How to complete this task → Output only the lines from the line holding "RFID pin RST: D6 -> D2" through the close of the records, exactly as they appear, with all pictures omitted.

Source data →
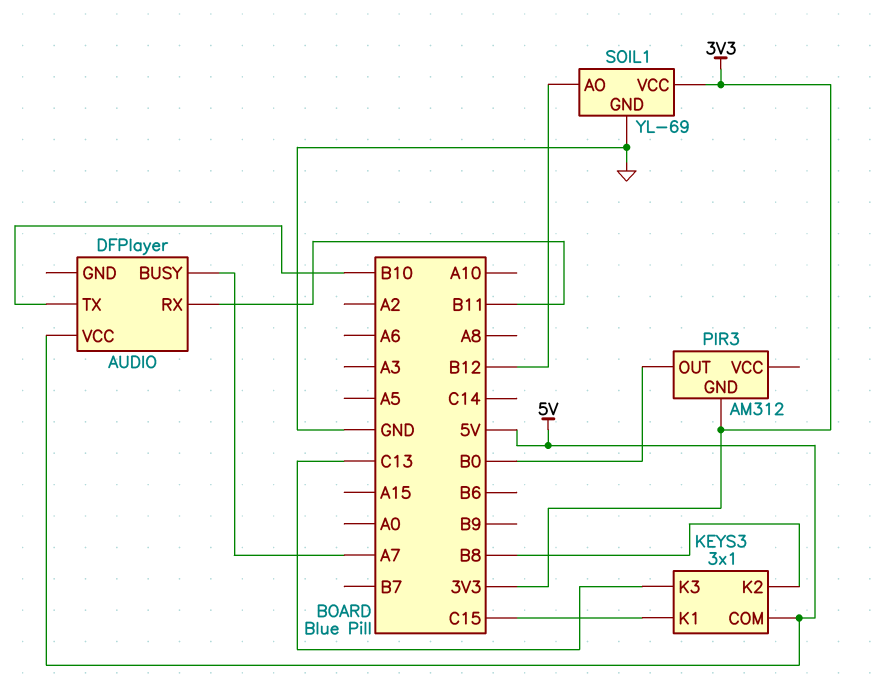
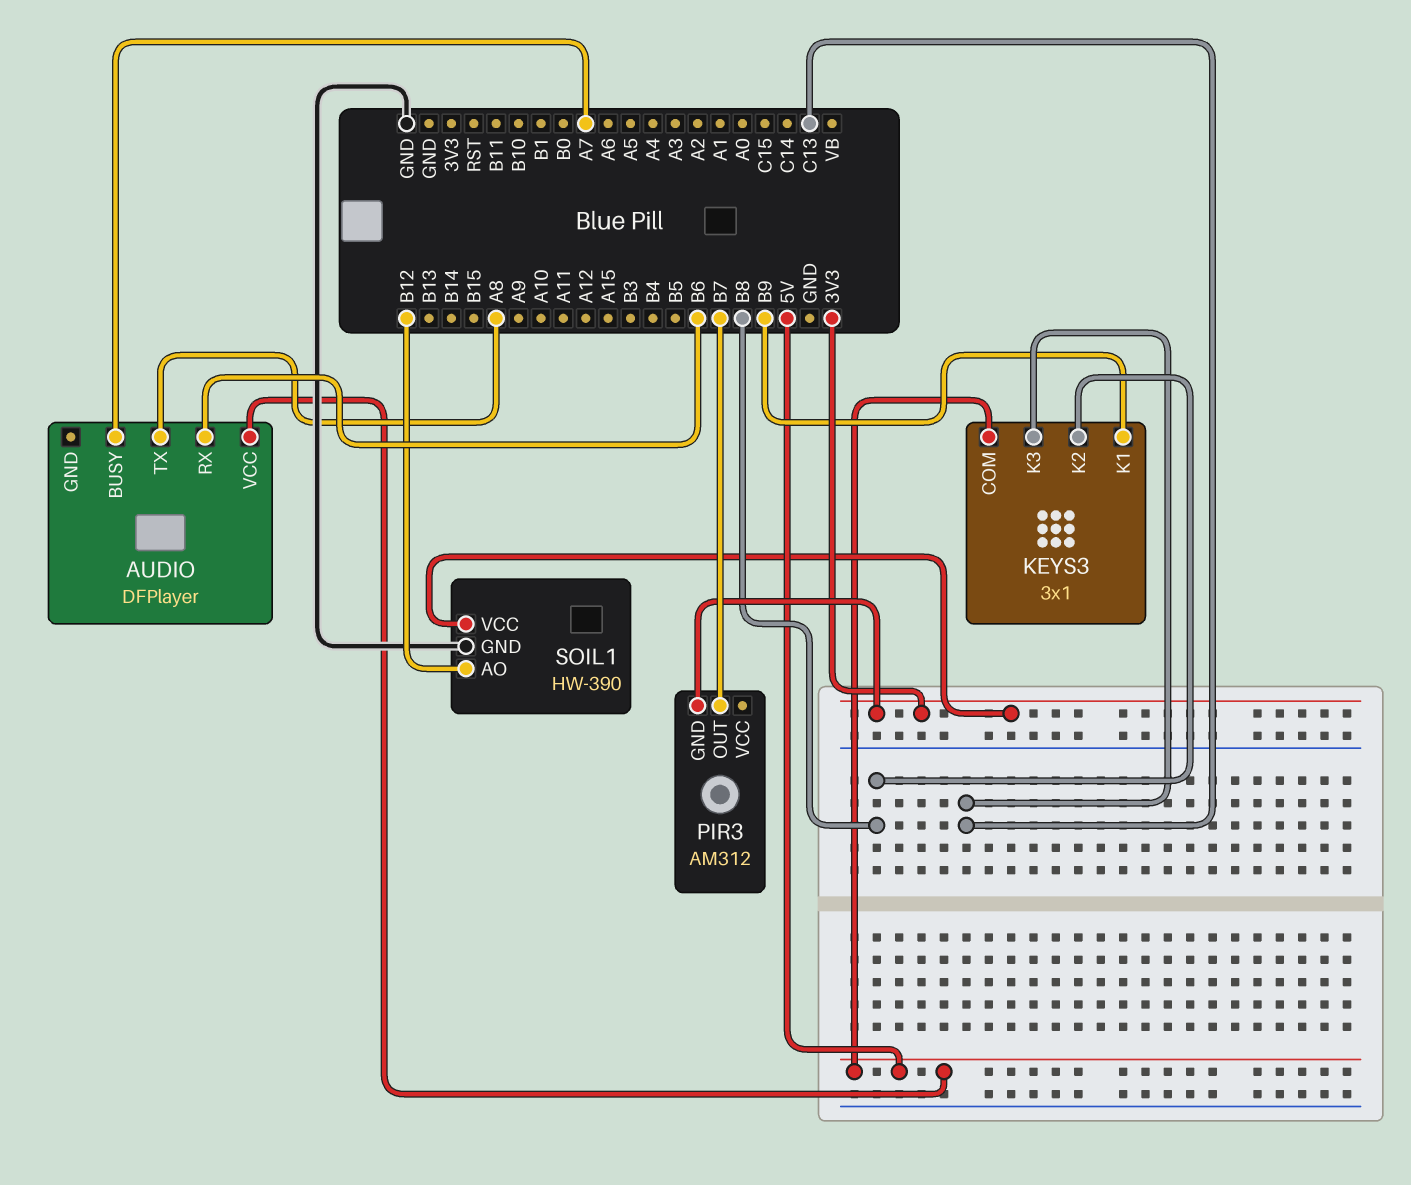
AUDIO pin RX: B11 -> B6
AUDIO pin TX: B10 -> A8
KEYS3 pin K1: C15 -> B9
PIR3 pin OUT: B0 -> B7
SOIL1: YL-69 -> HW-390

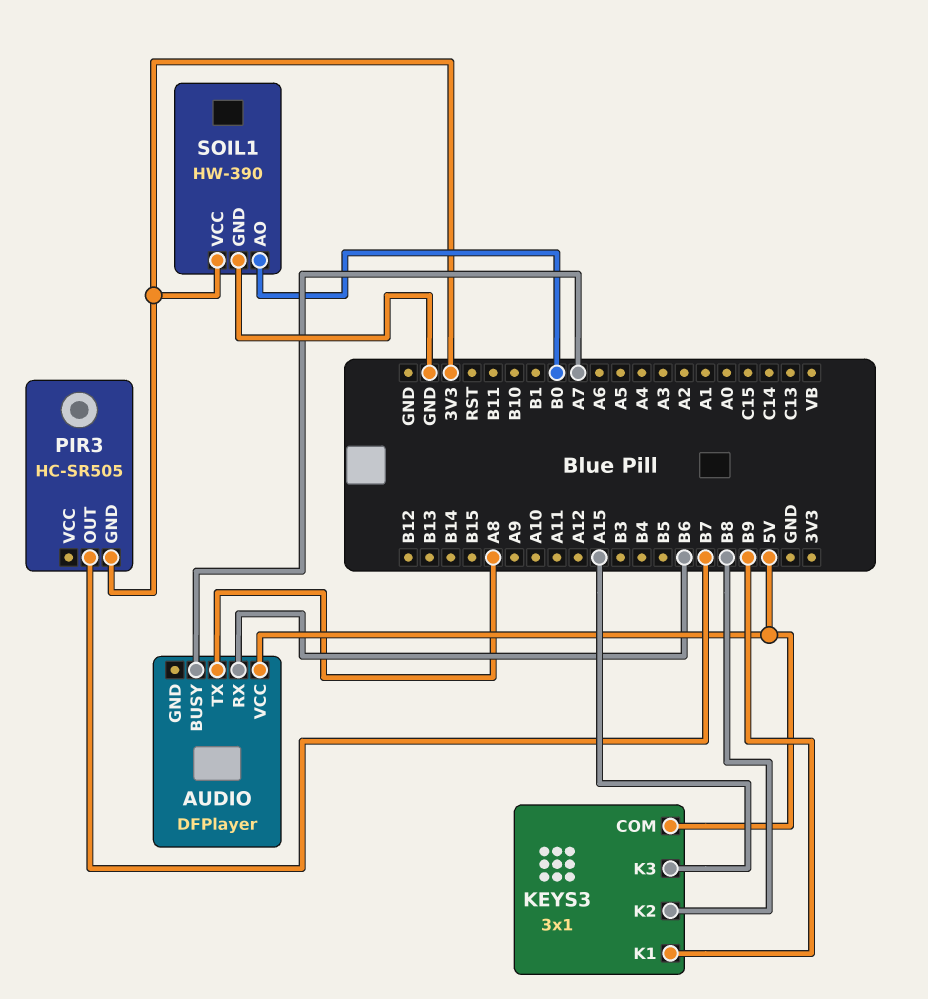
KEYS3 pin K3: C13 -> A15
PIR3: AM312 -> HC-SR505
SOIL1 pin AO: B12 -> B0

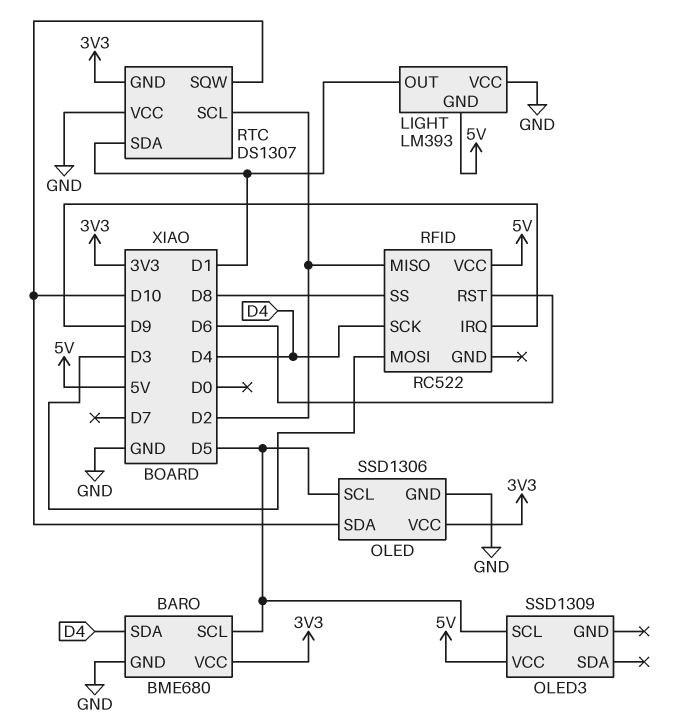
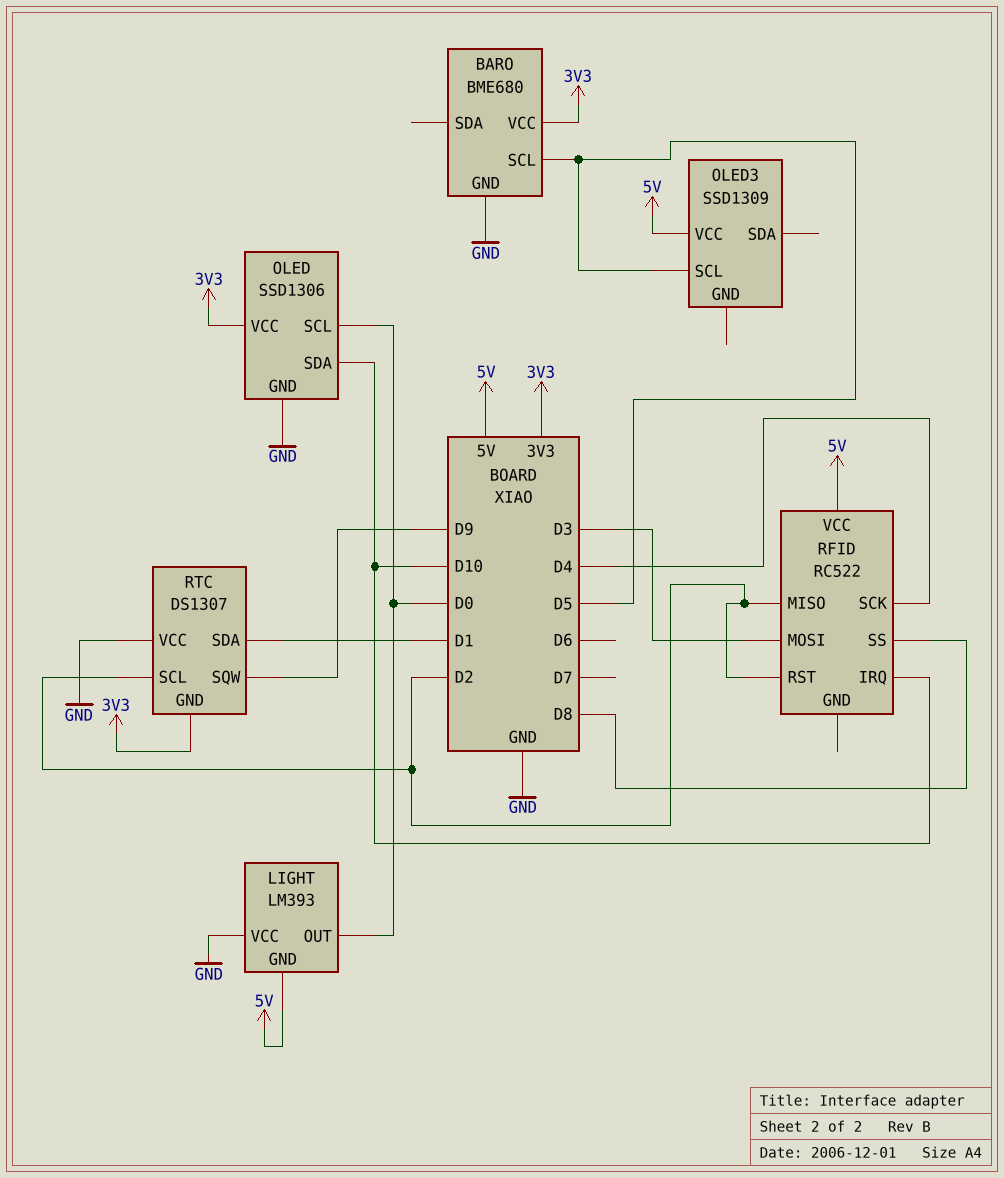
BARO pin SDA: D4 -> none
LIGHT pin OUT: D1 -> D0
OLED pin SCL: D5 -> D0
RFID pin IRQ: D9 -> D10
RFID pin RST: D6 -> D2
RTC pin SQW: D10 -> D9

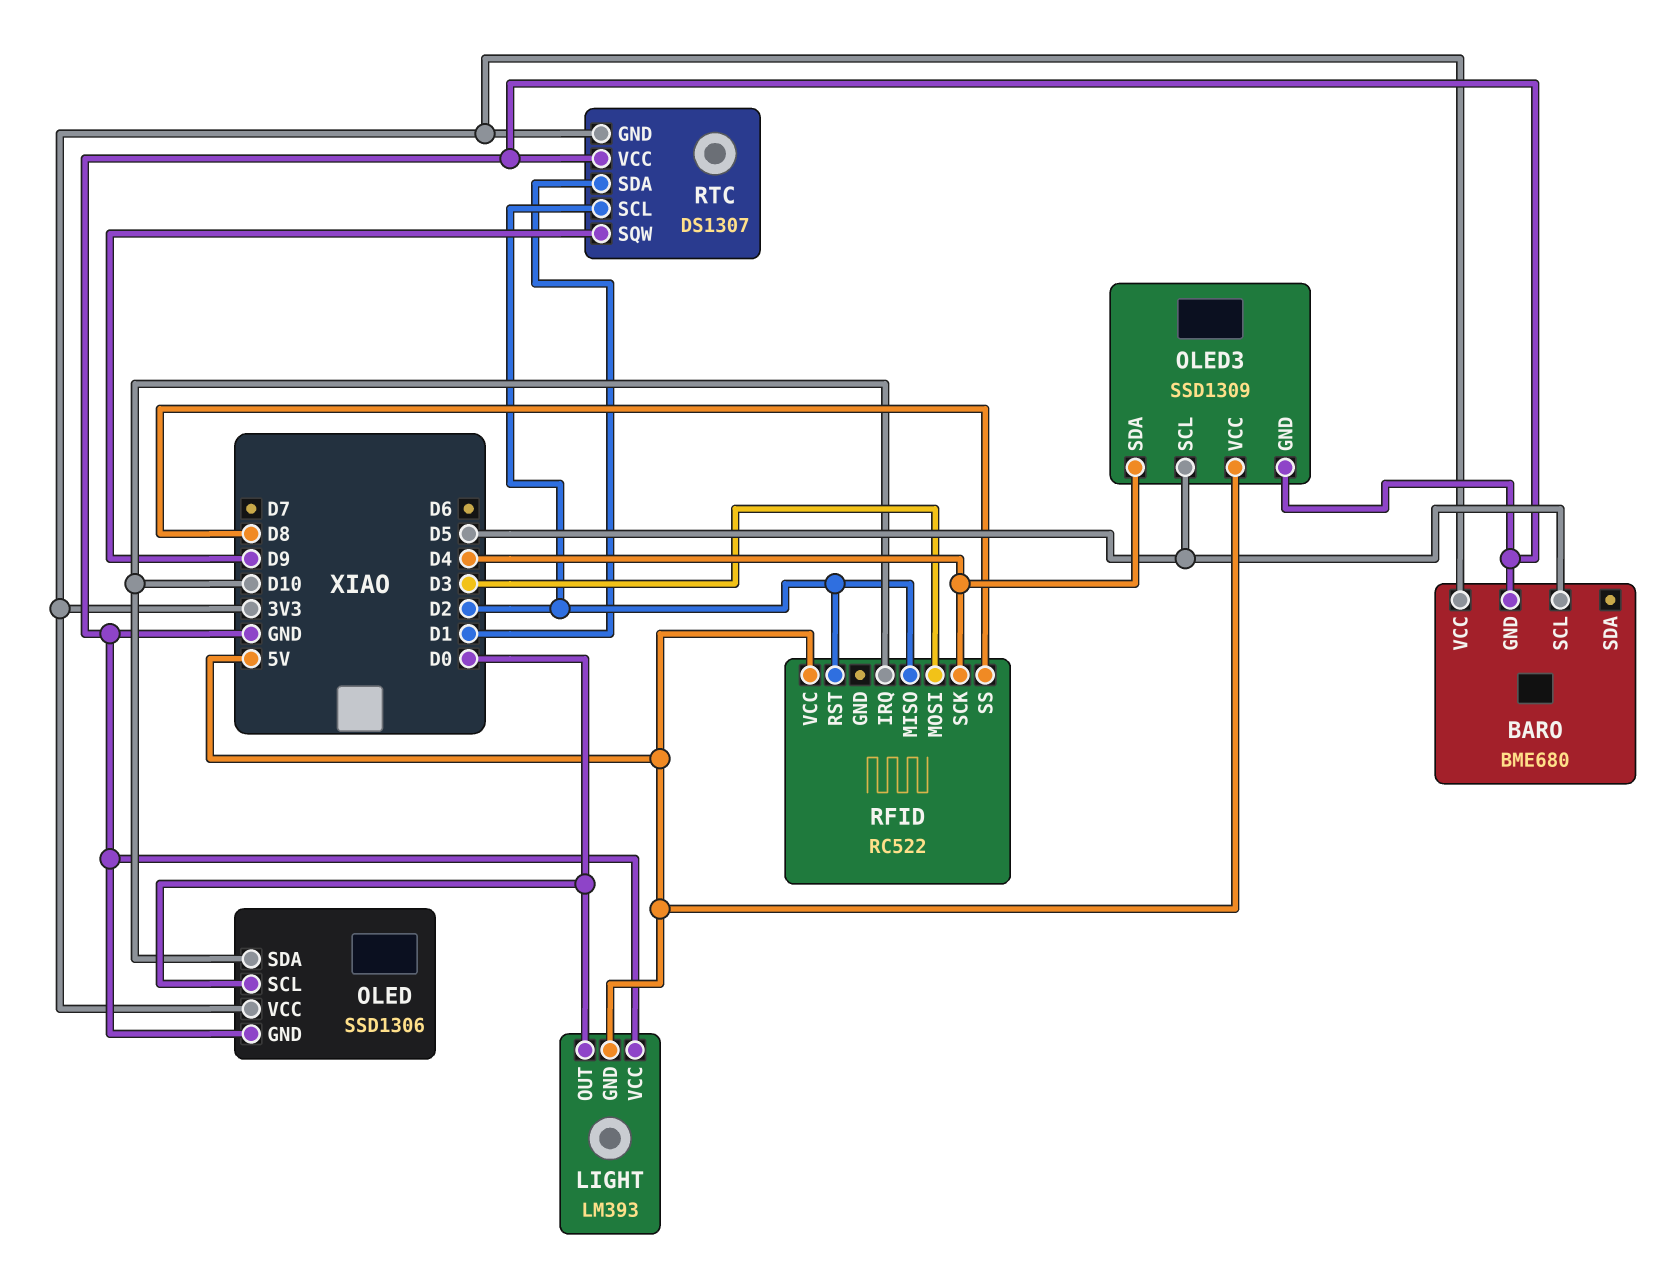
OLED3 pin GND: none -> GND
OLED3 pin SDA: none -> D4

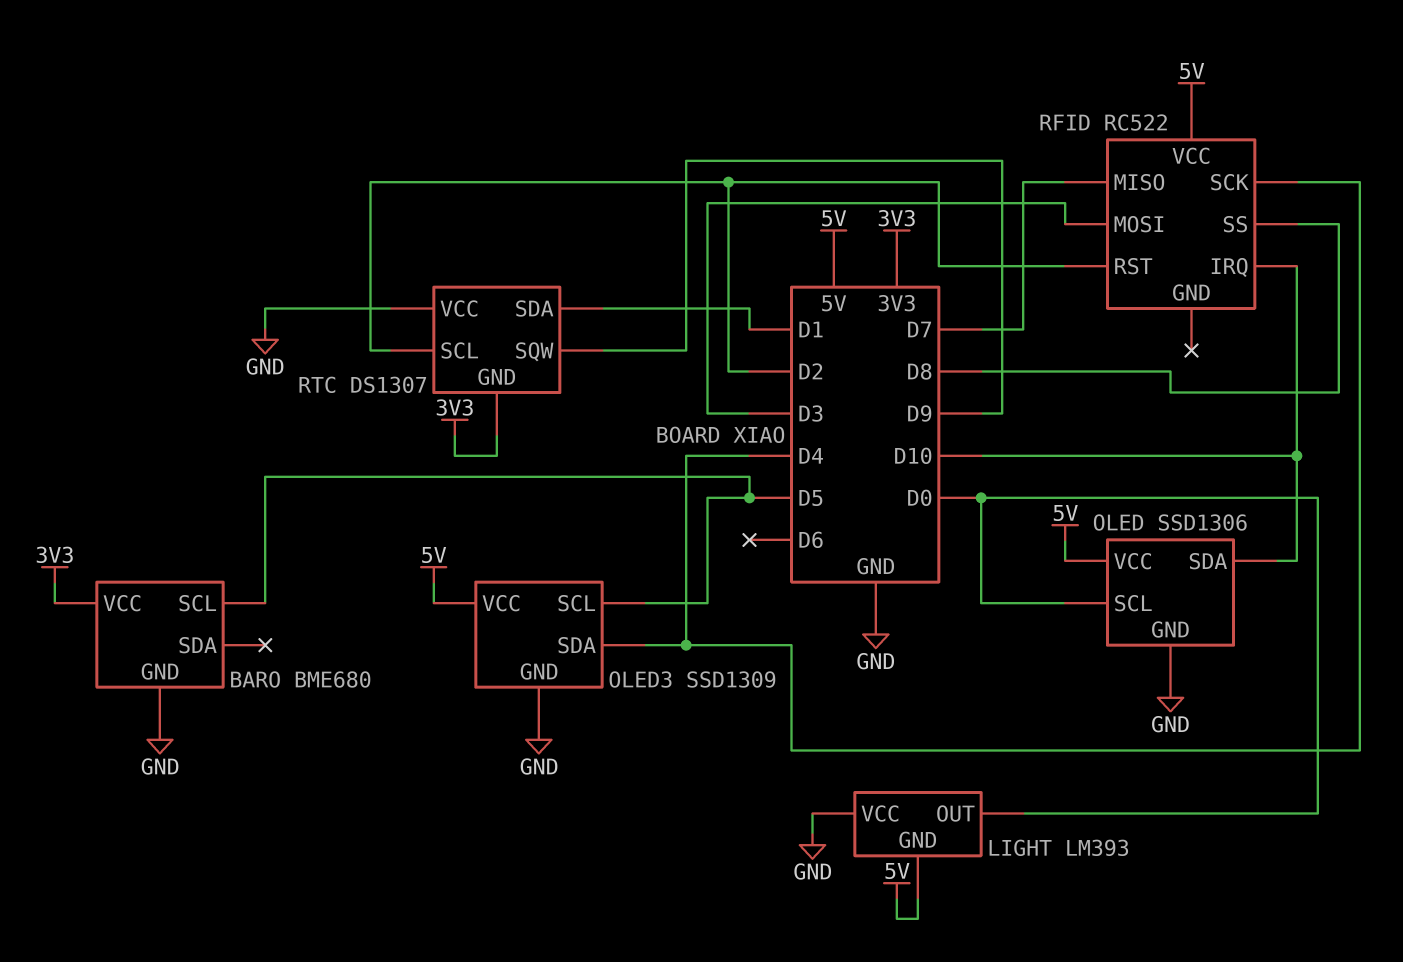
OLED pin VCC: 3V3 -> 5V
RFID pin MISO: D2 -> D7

Task answer →
RFID pin RST: D6 -> D2
RTC pin SQW: D10 -> D9

OLED3 pin GND: none -> GND
OLED3 pin SDA: none -> D4

OLED pin VCC: 3V3 -> 5V
RFID pin MISO: D2 -> D7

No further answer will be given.